• _PROMPT_:
Copy out every line of the data that has the word "VLOAD" somewhere in it.

• _SOURCE MATERIAL_:
↓↓↓

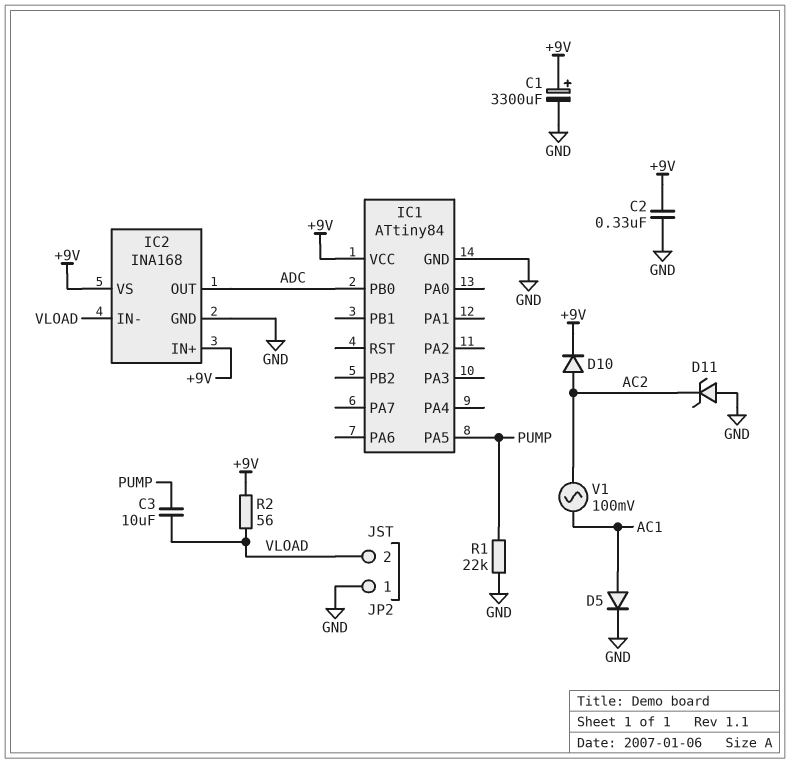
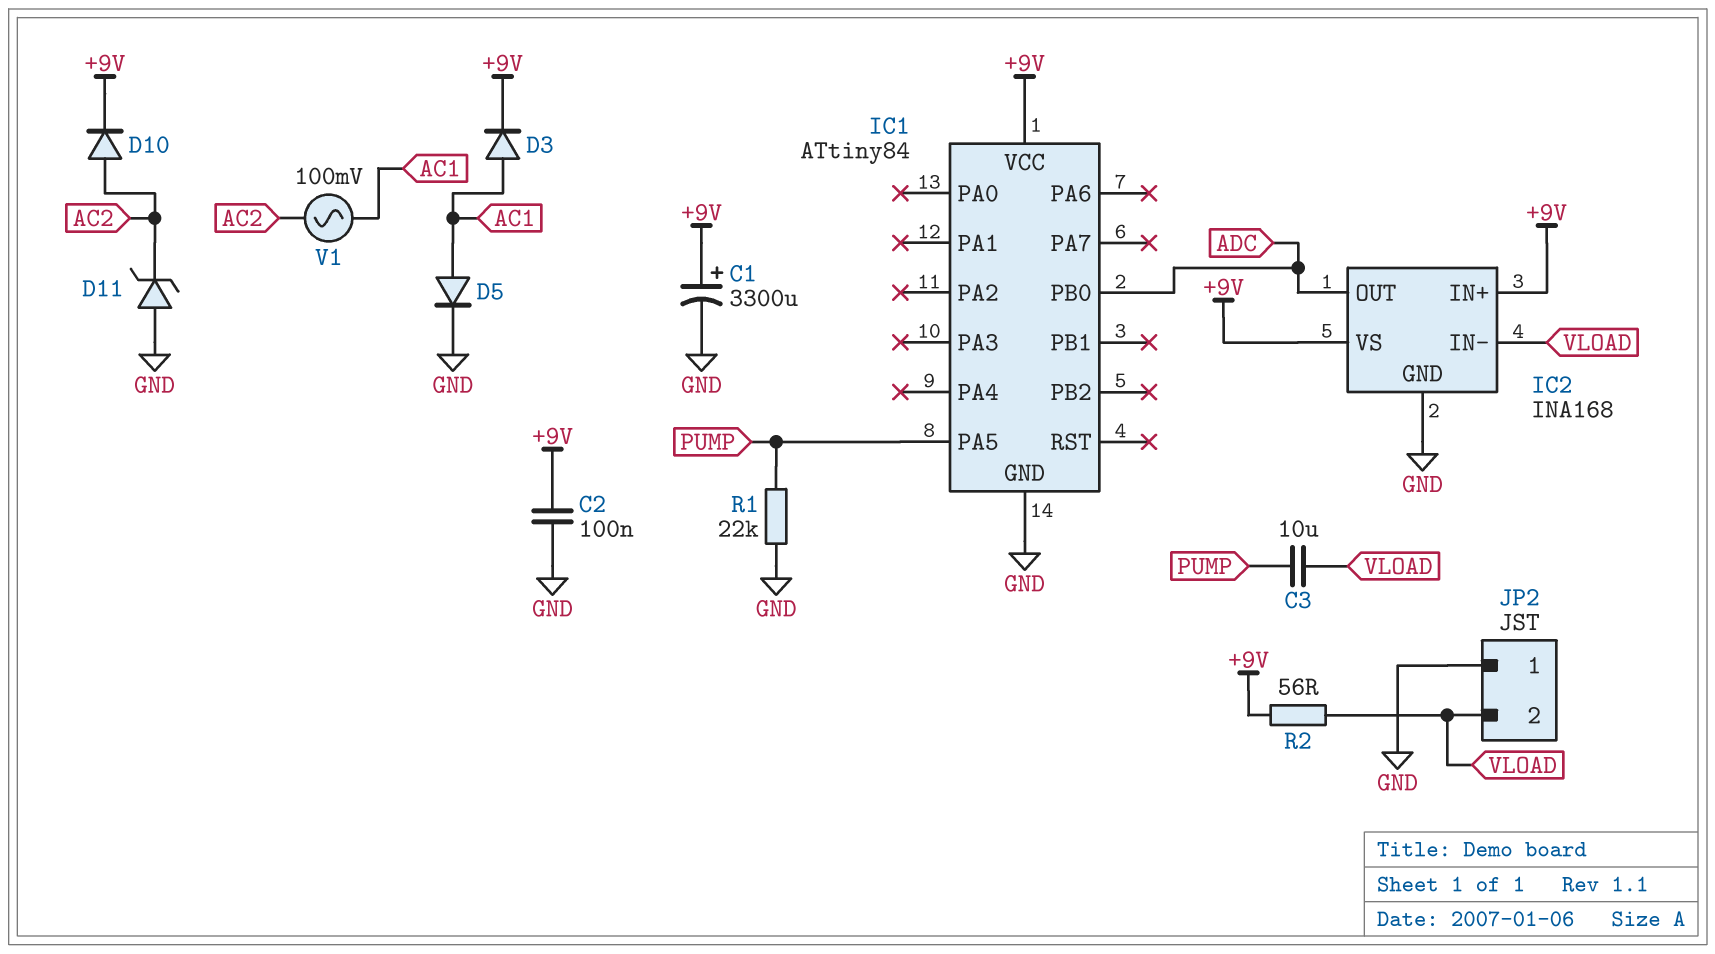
C2: 330nF (+9V, GND) -> 100nF (+9V, GND)
D3: none -> diode (A AC1, K +9V)

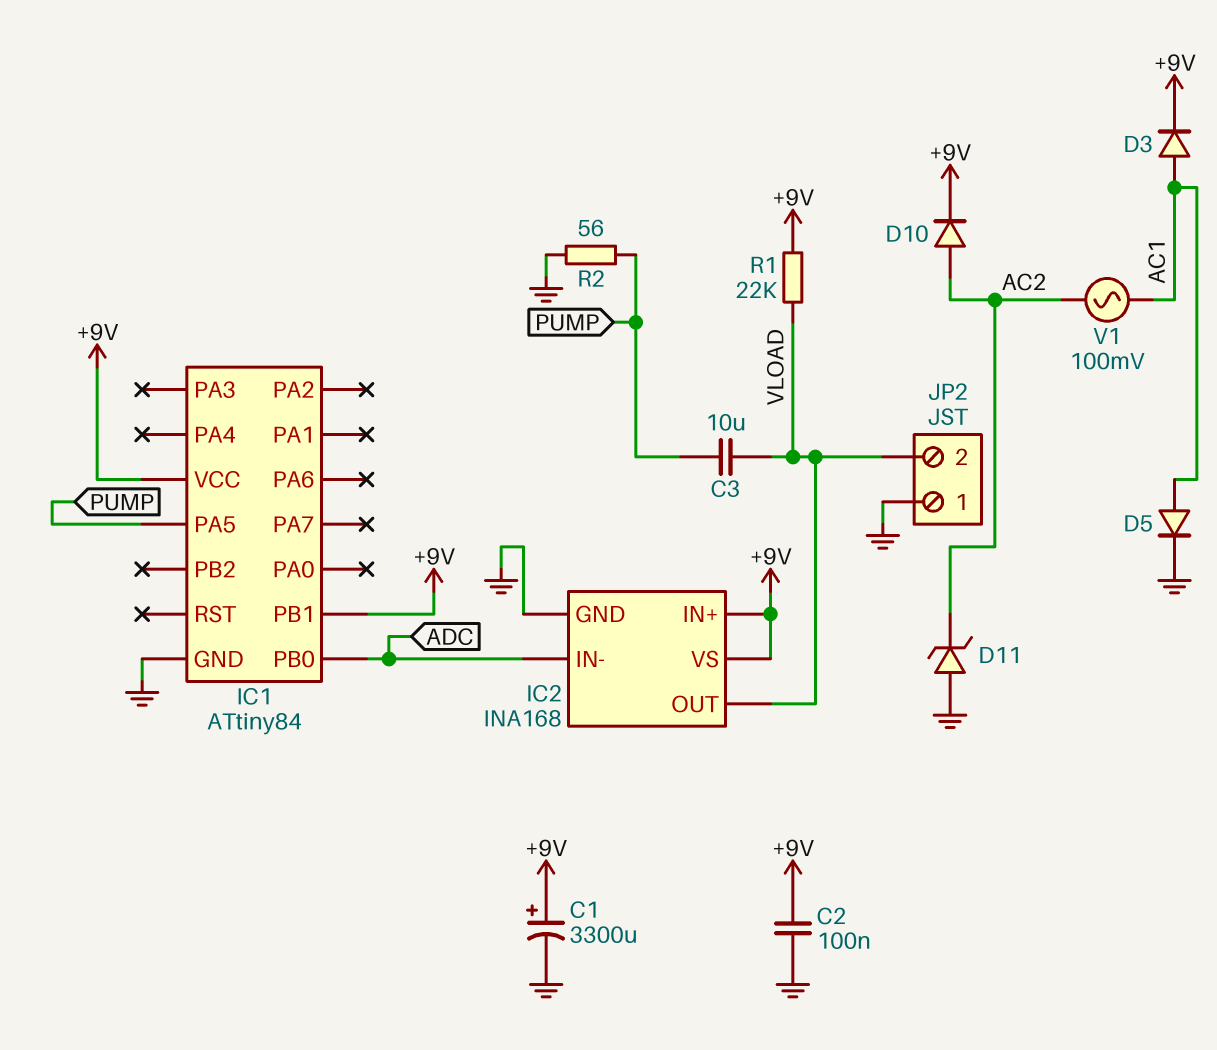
IC1 pin PB1: none -> +9V
IC2 pin IN-: VLOAD -> ADC
IC2 pin OUT: ADC -> VLOAD
R1: 22k (GND, PUMP) -> 22k (+9V, VLOAD)
R2: 56 (+9V, VLOAD) -> 56 (GND, PUMP)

↑↑↑

• _REPLY TO THE EXERCISE_:
IC2 pin IN-: VLOAD -> ADC
IC2 pin OUT: ADC -> VLOAD
R1: 22k (GND, PUMP) -> 22k (+9V, VLOAD)
R2: 56 (+9V, VLOAD) -> 56 (GND, PUMP)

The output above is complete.